## Information supplied
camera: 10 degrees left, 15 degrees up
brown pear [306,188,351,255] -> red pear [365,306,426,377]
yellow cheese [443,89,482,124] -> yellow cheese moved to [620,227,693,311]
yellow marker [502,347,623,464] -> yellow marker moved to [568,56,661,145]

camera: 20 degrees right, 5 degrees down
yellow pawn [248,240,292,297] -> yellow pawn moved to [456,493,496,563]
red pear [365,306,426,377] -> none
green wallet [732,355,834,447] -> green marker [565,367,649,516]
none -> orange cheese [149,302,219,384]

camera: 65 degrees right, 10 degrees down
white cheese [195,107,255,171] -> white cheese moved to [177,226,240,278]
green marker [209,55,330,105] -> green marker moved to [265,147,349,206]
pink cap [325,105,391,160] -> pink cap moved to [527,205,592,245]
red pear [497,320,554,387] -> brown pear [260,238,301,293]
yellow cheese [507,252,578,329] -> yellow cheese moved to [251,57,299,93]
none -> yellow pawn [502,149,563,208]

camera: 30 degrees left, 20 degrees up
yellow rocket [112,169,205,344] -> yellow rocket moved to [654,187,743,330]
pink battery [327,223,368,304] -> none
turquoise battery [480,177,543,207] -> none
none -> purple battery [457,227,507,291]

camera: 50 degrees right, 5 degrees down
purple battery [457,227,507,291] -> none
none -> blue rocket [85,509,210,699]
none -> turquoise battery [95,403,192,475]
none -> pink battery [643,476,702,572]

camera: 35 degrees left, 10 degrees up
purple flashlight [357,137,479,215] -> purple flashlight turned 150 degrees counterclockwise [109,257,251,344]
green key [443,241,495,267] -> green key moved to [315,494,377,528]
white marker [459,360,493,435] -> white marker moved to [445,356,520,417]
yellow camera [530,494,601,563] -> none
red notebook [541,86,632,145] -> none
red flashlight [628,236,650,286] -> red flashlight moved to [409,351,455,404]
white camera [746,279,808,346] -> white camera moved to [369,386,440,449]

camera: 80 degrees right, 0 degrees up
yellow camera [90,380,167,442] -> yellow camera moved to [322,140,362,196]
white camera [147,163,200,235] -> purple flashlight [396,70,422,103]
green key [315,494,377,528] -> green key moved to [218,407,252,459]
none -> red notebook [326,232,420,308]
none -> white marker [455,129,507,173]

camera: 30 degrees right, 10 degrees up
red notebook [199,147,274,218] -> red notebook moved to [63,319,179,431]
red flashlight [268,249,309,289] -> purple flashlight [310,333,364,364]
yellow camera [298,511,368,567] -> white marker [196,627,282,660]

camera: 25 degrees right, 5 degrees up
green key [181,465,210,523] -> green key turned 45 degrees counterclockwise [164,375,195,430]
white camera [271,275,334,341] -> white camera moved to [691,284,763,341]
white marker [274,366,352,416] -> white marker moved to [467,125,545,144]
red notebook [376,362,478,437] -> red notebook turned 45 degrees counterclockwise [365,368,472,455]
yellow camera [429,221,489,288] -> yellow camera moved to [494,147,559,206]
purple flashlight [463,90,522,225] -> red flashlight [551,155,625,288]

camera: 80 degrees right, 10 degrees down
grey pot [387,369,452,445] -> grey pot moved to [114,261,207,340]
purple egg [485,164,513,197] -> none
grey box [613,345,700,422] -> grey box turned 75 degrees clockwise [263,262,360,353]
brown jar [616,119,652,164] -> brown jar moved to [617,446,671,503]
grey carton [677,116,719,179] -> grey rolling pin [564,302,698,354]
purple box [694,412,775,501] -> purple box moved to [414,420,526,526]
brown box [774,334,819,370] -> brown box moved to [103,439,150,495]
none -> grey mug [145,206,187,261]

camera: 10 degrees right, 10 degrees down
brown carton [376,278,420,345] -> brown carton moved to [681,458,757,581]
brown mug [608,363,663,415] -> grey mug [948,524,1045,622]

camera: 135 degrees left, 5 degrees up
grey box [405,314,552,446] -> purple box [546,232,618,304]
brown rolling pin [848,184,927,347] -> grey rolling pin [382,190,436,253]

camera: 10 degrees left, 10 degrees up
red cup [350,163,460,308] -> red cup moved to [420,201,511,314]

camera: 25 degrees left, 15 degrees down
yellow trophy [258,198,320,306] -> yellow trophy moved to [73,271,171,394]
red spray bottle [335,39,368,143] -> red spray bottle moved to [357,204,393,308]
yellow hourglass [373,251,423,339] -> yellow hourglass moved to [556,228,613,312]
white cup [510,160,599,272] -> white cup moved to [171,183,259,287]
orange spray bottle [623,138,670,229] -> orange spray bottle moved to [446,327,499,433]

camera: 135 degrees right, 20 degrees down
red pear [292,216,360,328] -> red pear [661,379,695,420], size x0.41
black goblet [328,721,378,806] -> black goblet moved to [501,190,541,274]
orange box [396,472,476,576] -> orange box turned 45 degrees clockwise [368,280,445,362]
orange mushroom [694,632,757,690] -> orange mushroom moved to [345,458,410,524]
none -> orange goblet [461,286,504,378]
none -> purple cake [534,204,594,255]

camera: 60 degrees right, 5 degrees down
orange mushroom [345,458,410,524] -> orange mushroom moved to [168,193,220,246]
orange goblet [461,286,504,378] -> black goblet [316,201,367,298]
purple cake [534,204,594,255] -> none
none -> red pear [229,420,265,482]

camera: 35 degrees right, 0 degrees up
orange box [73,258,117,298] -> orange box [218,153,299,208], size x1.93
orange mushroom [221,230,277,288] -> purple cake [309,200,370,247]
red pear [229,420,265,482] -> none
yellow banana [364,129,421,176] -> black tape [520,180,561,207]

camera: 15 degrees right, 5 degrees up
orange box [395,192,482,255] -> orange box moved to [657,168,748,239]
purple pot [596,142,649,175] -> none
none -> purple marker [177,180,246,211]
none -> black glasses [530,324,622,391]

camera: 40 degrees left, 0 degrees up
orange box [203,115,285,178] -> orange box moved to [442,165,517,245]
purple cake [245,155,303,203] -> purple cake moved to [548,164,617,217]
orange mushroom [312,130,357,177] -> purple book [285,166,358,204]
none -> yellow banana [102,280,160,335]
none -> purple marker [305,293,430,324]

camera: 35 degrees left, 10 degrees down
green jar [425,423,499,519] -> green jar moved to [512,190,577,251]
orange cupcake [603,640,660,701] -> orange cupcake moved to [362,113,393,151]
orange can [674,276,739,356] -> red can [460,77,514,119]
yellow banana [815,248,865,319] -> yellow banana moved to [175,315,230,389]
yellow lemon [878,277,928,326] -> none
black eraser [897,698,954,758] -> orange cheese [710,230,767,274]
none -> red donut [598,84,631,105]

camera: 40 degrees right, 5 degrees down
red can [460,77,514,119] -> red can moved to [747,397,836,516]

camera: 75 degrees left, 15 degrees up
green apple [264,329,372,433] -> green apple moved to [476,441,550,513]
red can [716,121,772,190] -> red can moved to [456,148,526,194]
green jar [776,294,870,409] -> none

## Exercise description
Starting with the line with "camera: 30 degrees right, 10 degrees up" above and going on through the line with "camera: 25 degrees right, 5 degrees up", transcribe every line exactly, both ends included, and add nothing.

## Result for this task
camera: 30 degrees right, 10 degrees up
red notebook [199,147,274,218] -> red notebook moved to [63,319,179,431]
red flashlight [268,249,309,289] -> purple flashlight [310,333,364,364]
yellow camera [298,511,368,567] -> white marker [196,627,282,660]

camera: 25 degrees right, 5 degrees up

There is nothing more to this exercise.